§ Information supplied:
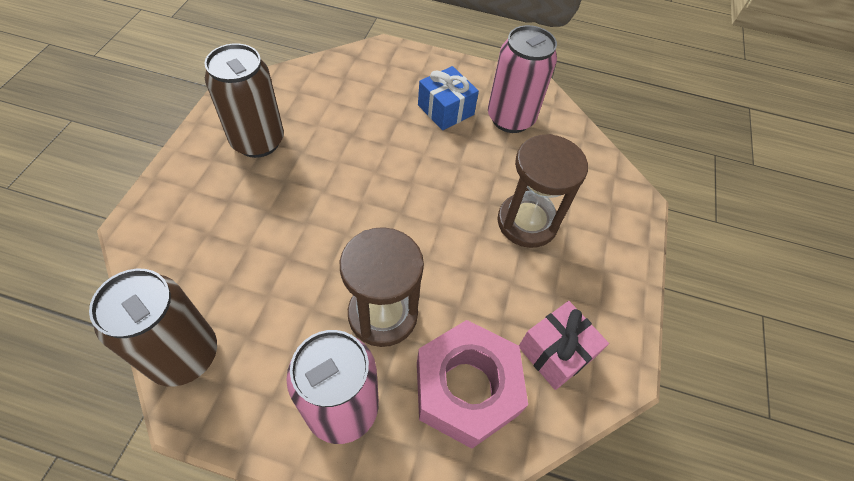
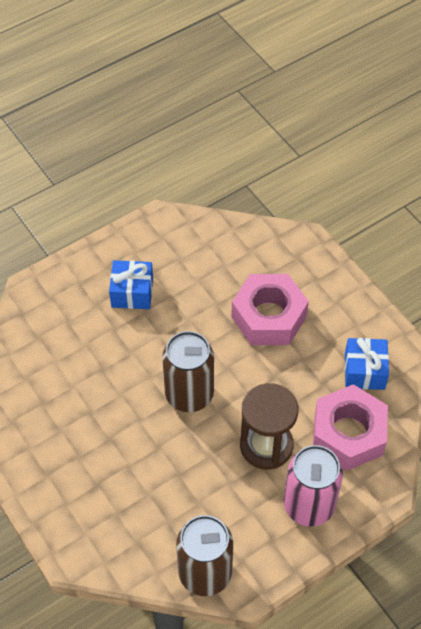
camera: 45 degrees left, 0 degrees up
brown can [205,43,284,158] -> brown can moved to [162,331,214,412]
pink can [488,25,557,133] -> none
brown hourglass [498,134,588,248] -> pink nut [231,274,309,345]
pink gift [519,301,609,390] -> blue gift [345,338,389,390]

* * *

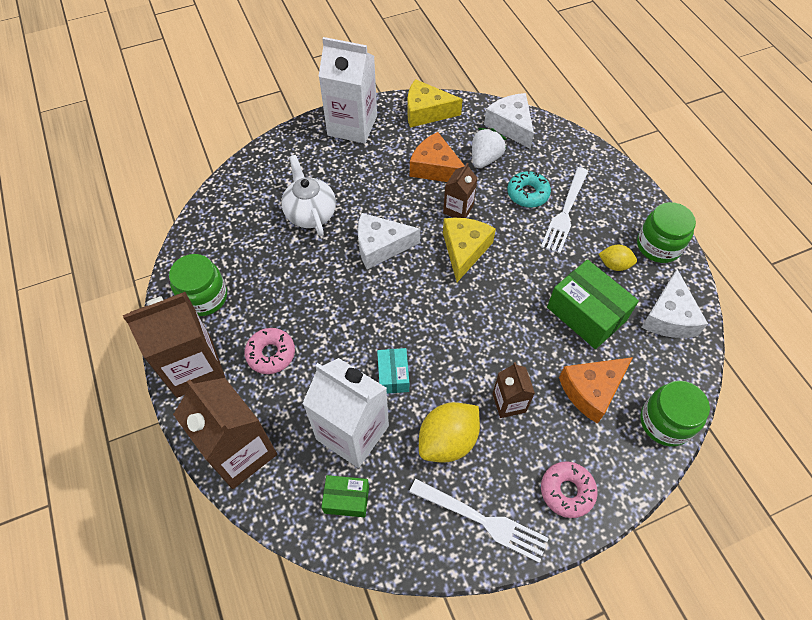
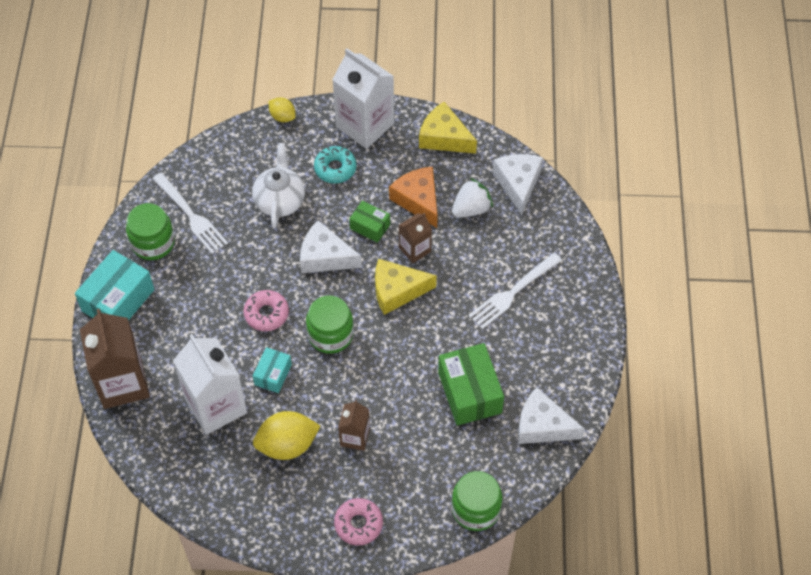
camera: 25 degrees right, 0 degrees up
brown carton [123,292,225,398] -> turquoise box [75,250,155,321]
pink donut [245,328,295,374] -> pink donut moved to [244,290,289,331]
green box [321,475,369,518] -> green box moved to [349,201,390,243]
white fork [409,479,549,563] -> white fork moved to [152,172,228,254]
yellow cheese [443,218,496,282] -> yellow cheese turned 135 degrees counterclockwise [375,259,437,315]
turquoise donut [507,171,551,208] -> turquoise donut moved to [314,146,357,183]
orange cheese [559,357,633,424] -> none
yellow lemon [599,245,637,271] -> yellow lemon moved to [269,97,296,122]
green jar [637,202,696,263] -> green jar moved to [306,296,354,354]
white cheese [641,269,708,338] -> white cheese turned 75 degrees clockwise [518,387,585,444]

==

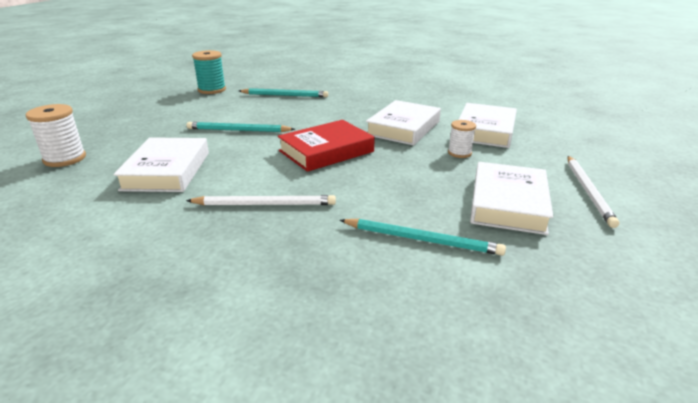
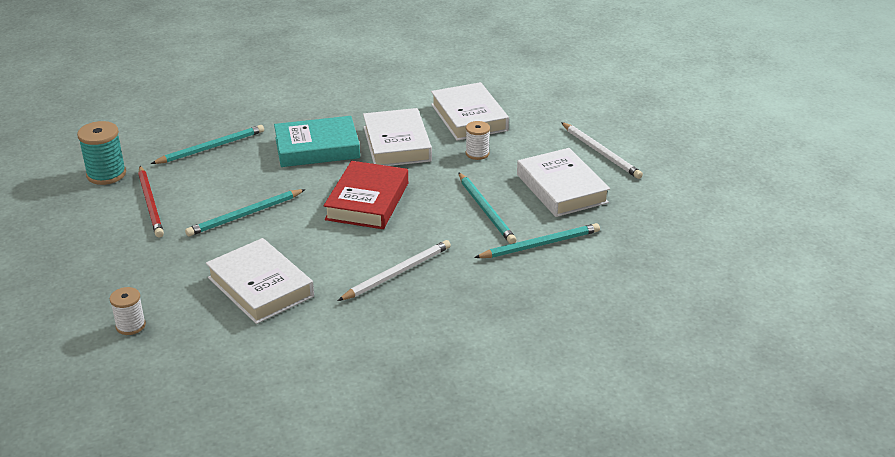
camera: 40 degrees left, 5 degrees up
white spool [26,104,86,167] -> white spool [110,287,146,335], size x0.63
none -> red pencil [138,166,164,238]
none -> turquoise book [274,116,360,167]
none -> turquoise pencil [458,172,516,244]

§ To do:
Reproduce exactly the entries above, limited to the lines from the one with "brown can [205,43,284,158]" through the one with "pink gift [519,301,609,390]", both included.

§ The answer:
brown can [205,43,284,158] -> brown can moved to [162,331,214,412]
pink can [488,25,557,133] -> none
brown hourglass [498,134,588,248] -> pink nut [231,274,309,345]
pink gift [519,301,609,390] -> blue gift [345,338,389,390]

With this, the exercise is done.